[Opening DATA section]
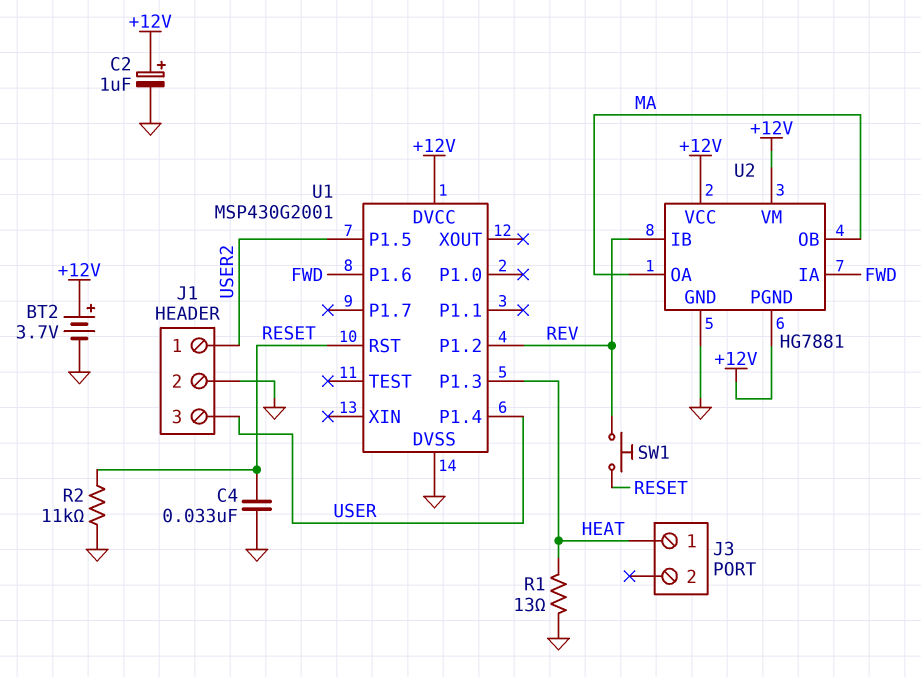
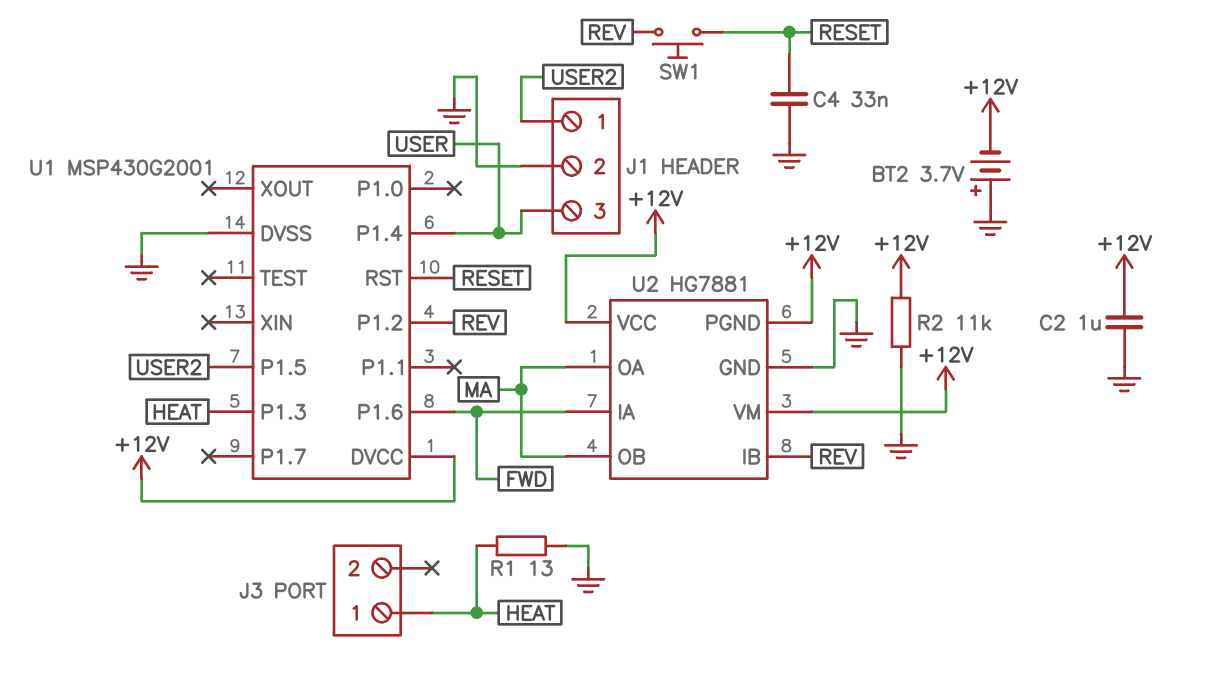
BT2: 3.7V (plus +12V, minus GND) -> 3.7V (plus GND, minus +12V)
C2: 1uF (plus +12V, minus GND) -> 1uF (+12V, GND)
R2: 11k (GND, RESET) -> 11k (+12V, GND)

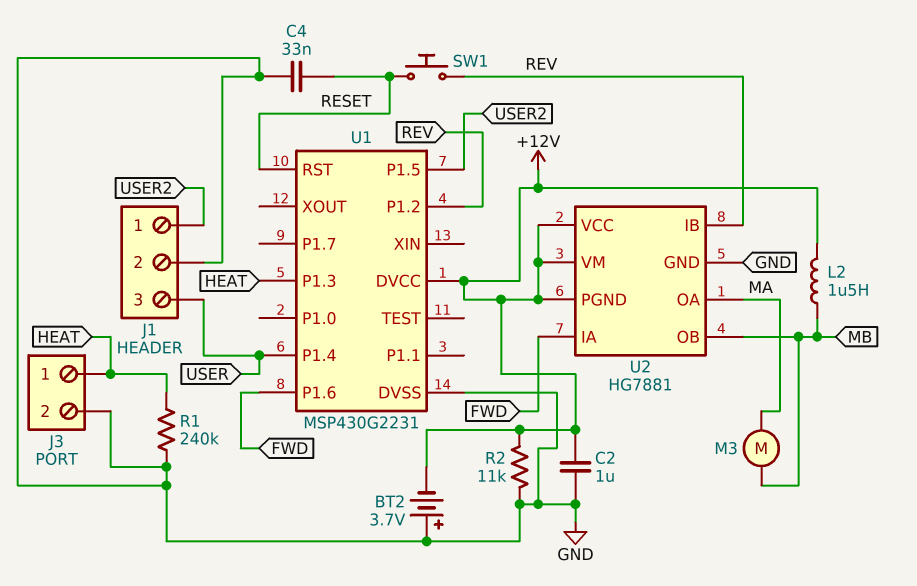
J3 pin 2: none -> GND
L2: none -> 1.5uH (+12V, MB)
M3: none -> motor (MA, MB)
R1: 13 (GND, HEAT) -> 240k (GND, HEAT)
U1: MSP430G2001 -> MSP430G2231
U2 pin OB: MA -> MB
[Closing DATA section]
• **ABOUT THIS TASK**: Take every line above that includes the string "plus" and return it.

• **ANSWER AREA**:
BT2: 3.7V (plus +12V, minus GND) -> 3.7V (plus GND, minus +12V)
C2: 1uF (plus +12V, minus GND) -> 1uF (+12V, GND)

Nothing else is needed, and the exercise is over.